> [Supplied information]:
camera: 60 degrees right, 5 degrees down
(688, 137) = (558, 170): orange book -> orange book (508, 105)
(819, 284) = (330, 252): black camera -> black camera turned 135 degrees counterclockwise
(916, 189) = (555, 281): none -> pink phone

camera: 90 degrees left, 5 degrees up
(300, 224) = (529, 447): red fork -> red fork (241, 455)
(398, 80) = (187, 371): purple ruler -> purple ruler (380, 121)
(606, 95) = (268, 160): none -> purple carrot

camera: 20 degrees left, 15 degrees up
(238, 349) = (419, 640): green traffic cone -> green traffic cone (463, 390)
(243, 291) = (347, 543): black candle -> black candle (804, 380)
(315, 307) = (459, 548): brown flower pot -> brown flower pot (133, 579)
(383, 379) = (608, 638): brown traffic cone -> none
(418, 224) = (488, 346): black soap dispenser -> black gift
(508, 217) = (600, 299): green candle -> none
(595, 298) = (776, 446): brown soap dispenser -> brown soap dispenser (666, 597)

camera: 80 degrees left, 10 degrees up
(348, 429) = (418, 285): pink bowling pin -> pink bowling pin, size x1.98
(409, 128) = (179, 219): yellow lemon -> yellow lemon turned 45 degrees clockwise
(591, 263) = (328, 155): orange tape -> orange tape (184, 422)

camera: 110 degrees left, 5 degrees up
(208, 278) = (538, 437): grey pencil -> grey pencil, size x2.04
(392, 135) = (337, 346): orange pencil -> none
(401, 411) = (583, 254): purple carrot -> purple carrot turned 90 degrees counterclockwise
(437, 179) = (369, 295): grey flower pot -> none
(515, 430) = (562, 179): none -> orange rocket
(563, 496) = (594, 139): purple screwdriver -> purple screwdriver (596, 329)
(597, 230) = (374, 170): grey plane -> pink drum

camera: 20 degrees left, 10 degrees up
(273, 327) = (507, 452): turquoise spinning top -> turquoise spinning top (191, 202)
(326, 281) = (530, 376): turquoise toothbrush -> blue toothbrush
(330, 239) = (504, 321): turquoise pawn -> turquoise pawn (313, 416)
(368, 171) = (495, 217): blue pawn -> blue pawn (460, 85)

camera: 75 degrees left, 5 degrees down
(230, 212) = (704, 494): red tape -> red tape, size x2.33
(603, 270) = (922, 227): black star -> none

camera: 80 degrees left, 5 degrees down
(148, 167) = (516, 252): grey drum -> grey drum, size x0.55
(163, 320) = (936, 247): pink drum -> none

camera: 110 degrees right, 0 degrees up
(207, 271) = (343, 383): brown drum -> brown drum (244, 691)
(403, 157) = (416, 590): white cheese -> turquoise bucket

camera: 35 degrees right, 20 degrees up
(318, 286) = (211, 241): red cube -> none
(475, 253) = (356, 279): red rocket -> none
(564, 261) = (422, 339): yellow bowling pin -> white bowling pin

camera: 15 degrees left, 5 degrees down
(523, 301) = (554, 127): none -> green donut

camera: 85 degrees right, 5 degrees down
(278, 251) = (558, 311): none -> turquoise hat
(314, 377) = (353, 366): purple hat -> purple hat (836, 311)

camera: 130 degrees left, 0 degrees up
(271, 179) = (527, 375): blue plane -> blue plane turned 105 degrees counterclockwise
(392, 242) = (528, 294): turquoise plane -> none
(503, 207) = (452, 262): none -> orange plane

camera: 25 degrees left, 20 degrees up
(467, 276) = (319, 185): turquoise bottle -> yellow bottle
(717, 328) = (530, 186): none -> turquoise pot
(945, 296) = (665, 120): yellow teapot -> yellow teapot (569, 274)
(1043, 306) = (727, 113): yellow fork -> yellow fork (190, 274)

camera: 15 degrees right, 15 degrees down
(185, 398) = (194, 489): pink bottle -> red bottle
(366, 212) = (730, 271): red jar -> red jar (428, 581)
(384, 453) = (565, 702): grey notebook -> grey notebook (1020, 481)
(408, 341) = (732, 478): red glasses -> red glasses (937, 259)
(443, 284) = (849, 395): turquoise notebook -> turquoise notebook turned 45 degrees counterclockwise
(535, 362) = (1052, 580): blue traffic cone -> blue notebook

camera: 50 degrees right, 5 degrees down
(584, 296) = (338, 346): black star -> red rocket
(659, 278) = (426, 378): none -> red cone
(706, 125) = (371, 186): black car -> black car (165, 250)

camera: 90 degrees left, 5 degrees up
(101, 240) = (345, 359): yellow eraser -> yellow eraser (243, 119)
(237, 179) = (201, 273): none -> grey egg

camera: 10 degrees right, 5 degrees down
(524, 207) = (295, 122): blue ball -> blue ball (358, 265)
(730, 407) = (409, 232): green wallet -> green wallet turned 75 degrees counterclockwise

> [What is expected]: Exact lines only, please: output the listing from the first line to the line with "(508, 217) = (600, 299): green candle -> none", both included.

> [Task solution]:
camera: 60 degrees right, 5 degrees down
(688, 137) = (558, 170): orange book -> orange book (508, 105)
(819, 284) = (330, 252): black camera -> black camera turned 135 degrees counterclockwise
(916, 189) = (555, 281): none -> pink phone

camera: 90 degrees left, 5 degrees up
(300, 224) = (529, 447): red fork -> red fork (241, 455)
(398, 80) = (187, 371): purple ruler -> purple ruler (380, 121)
(606, 95) = (268, 160): none -> purple carrot

camera: 20 degrees left, 15 degrees up
(238, 349) = (419, 640): green traffic cone -> green traffic cone (463, 390)
(243, 291) = (347, 543): black candle -> black candle (804, 380)
(315, 307) = (459, 548): brown flower pot -> brown flower pot (133, 579)
(383, 379) = (608, 638): brown traffic cone -> none
(418, 224) = (488, 346): black soap dispenser -> black gift
(508, 217) = (600, 299): green candle -> none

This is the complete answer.